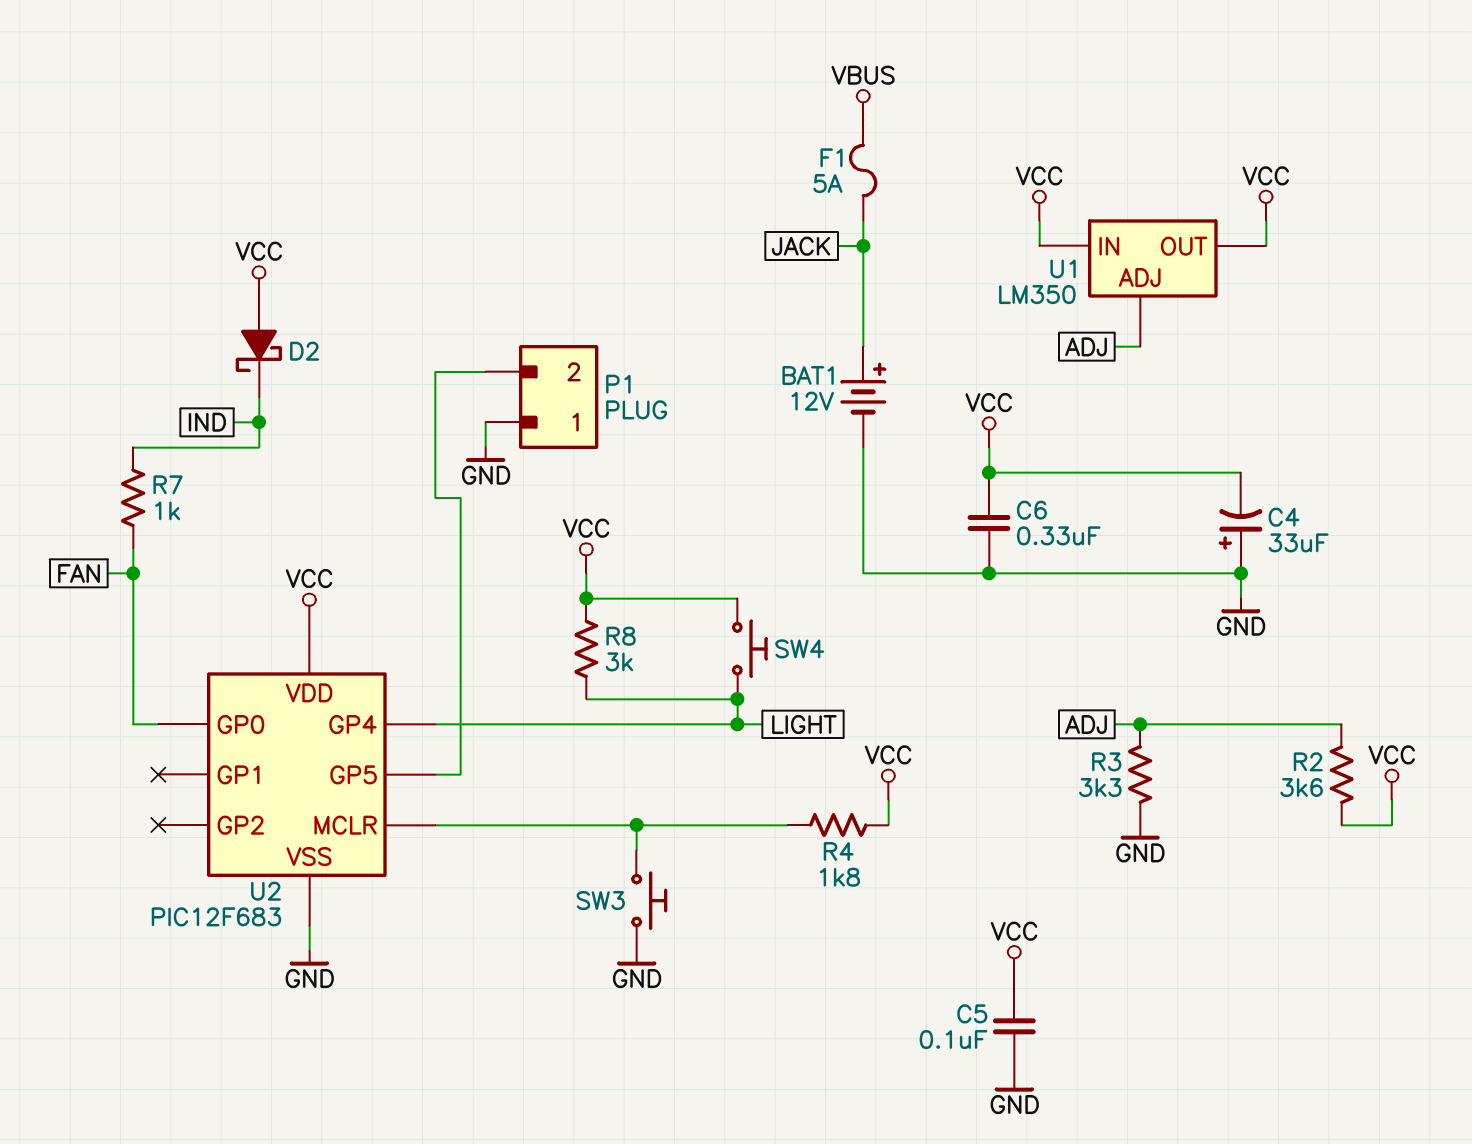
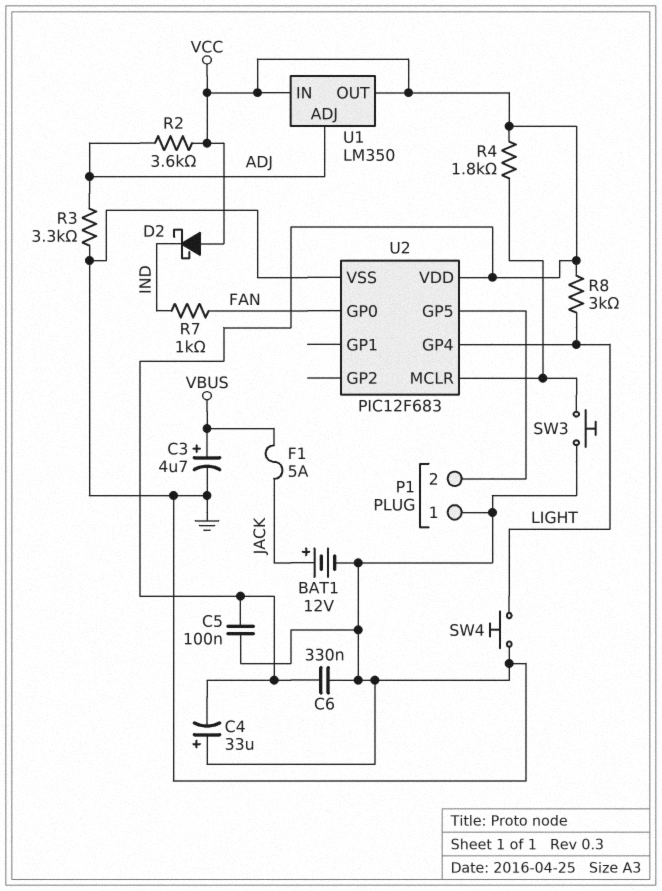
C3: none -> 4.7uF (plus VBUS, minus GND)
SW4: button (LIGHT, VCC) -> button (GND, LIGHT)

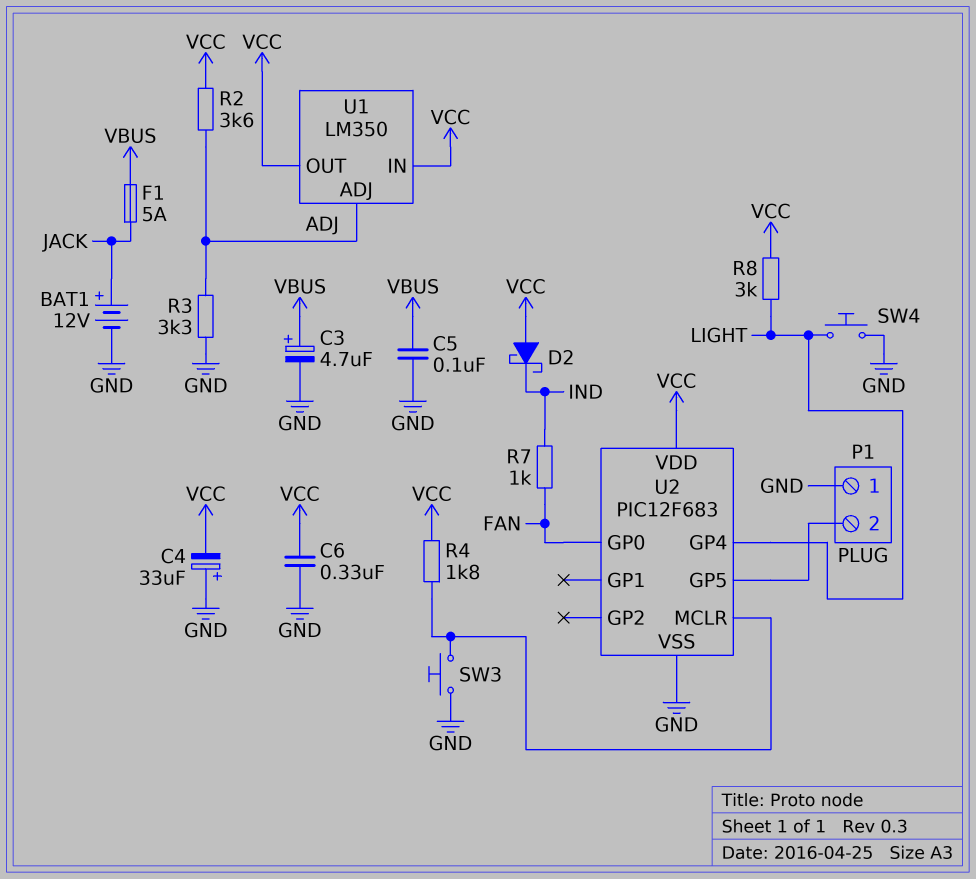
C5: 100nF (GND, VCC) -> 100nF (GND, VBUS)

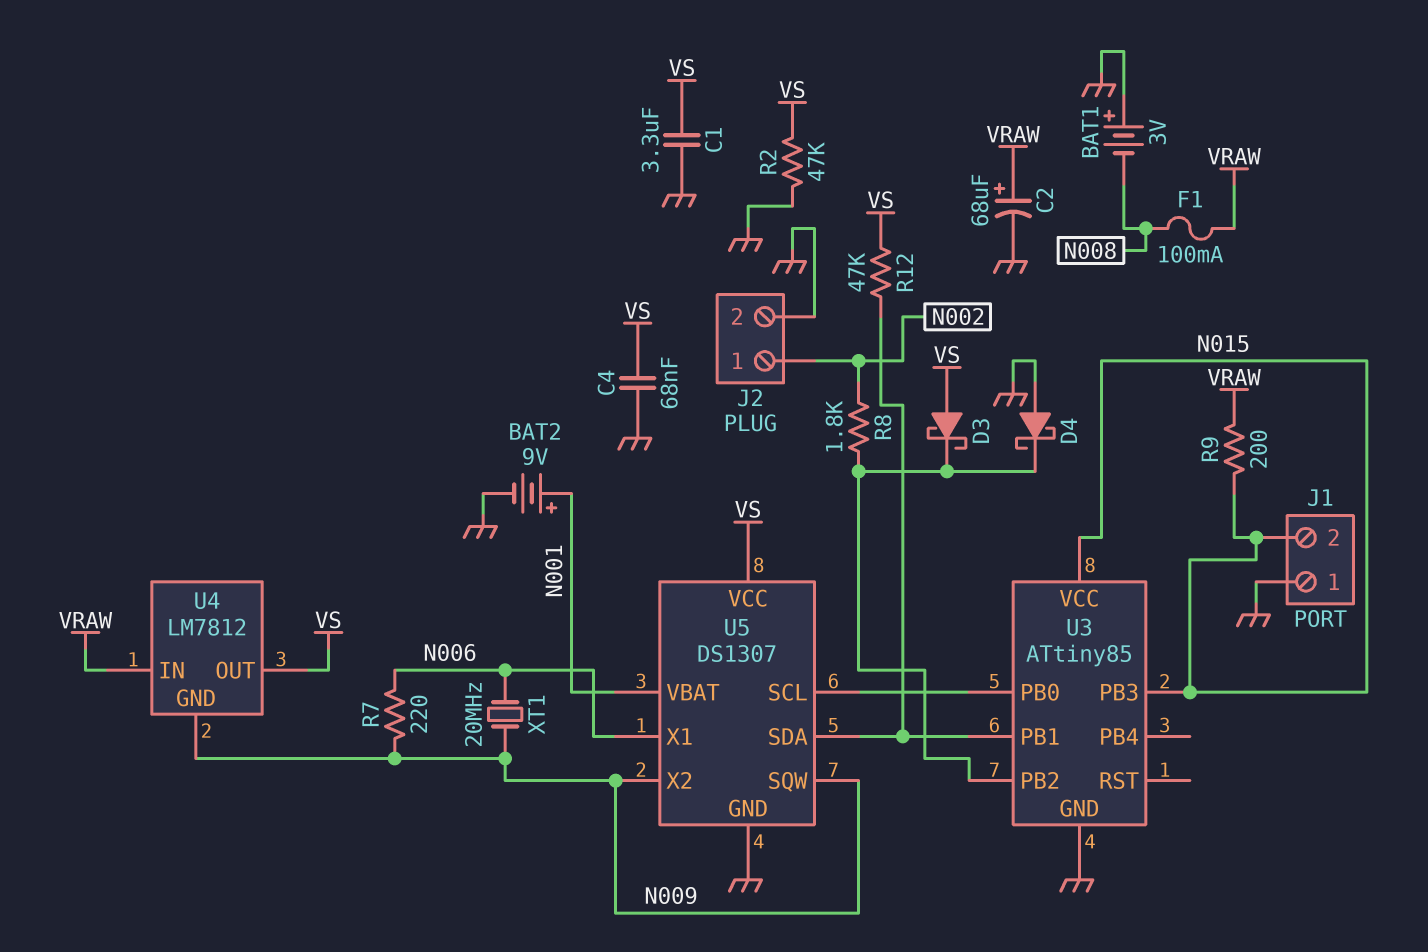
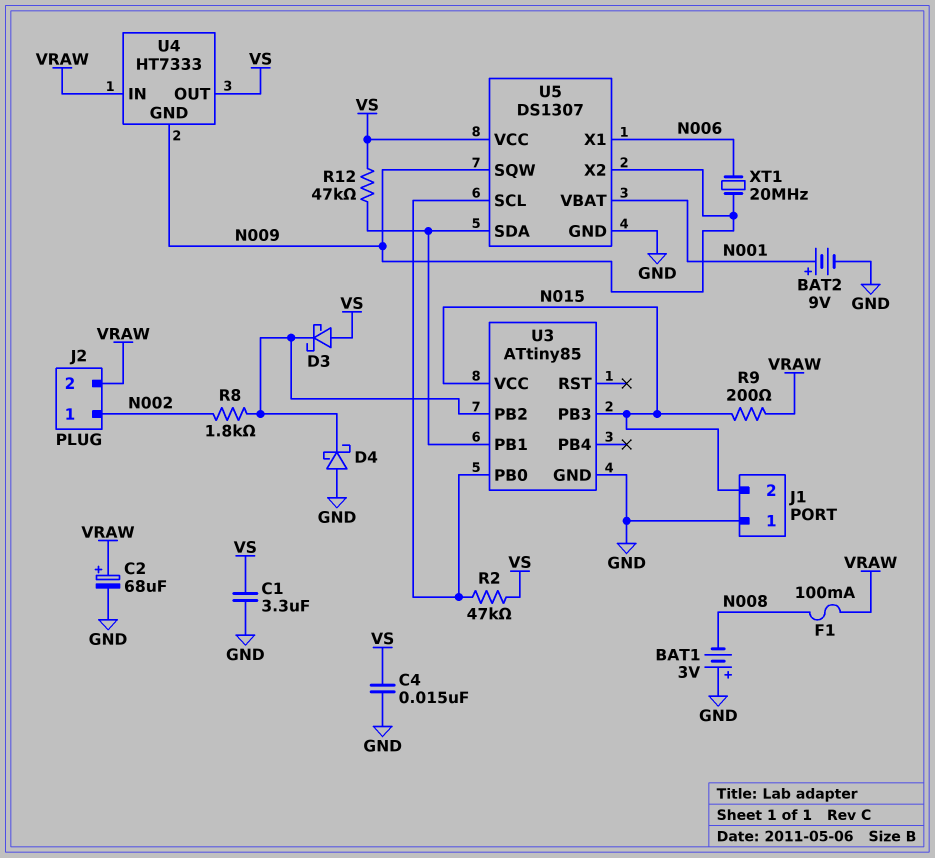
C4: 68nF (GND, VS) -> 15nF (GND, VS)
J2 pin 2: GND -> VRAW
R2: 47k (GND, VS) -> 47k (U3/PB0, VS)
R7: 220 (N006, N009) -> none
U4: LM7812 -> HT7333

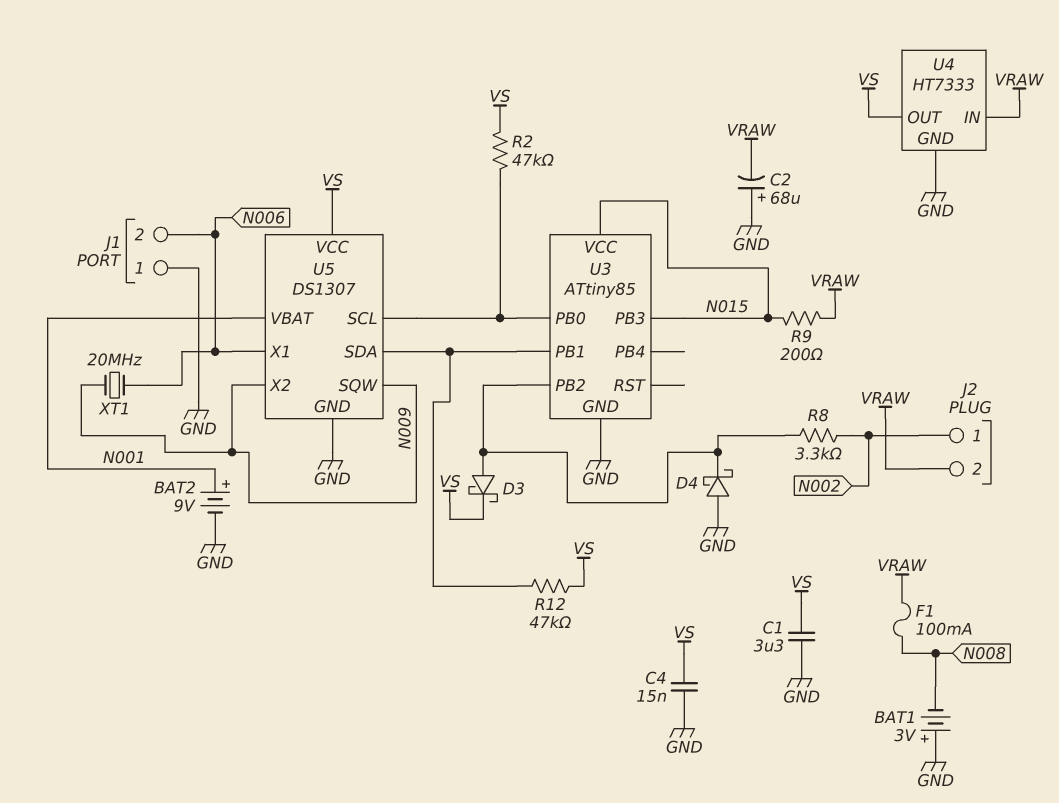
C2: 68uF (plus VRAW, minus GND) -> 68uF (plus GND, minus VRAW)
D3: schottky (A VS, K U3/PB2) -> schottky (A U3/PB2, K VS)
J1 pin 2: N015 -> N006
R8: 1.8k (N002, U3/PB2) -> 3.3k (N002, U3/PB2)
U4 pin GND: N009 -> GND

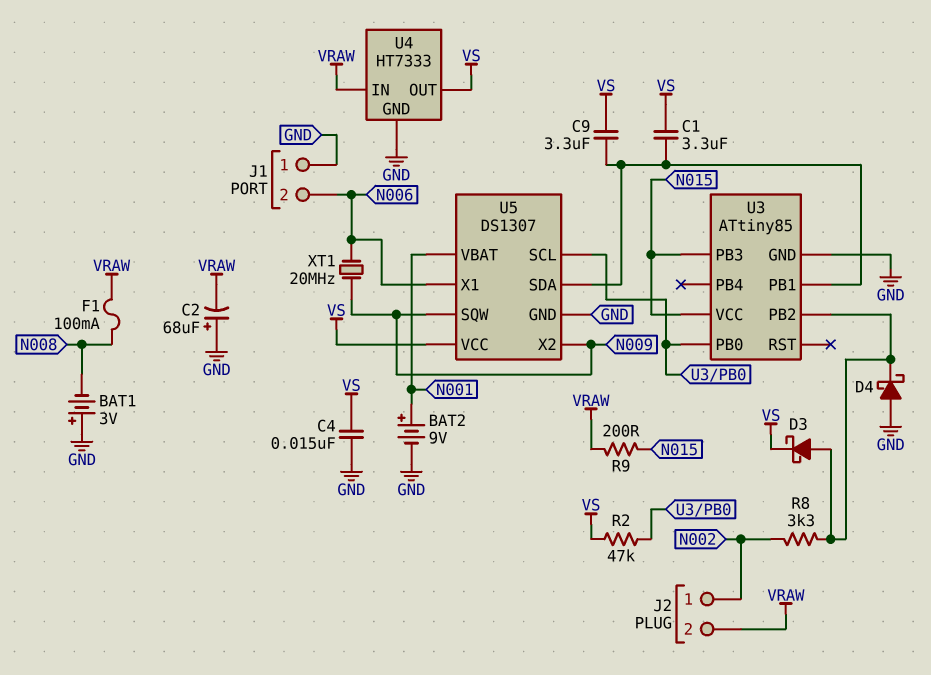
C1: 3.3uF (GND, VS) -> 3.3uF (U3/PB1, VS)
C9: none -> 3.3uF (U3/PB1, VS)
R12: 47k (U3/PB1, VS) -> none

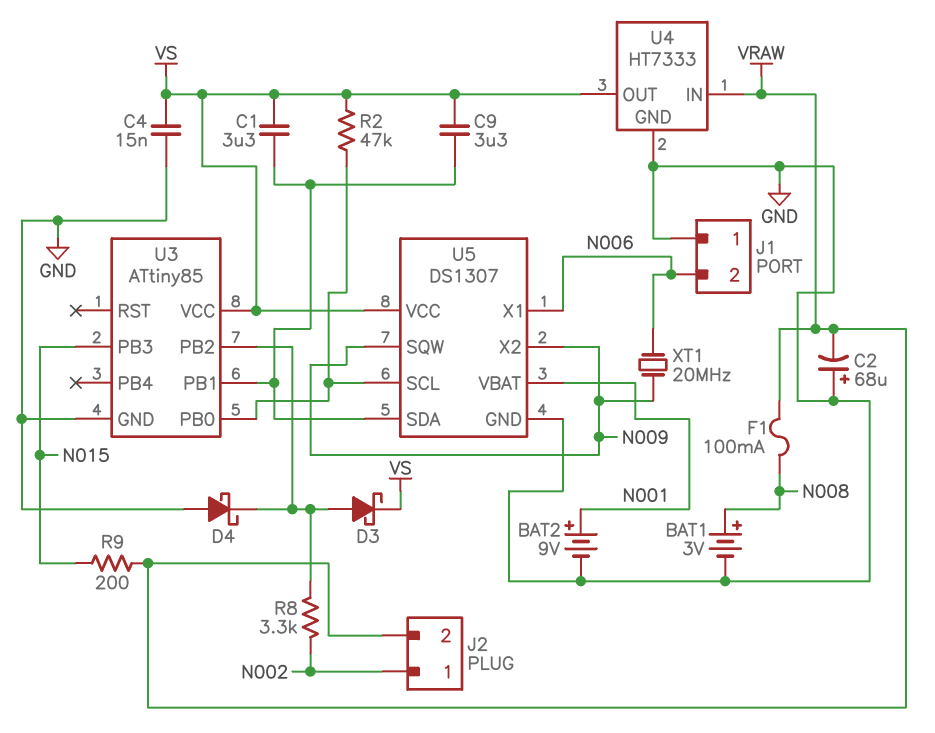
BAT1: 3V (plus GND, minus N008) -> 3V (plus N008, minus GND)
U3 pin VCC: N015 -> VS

-.-.-

TASK TO COMPLETE
All lines of the entries containing the string "VRAW" must be shown in full.

ANSWER SECTION
J2 pin 2: GND -> VRAW
C2: 68uF (plus VRAW, minus GND) -> 68uF (plus GND, minus VRAW)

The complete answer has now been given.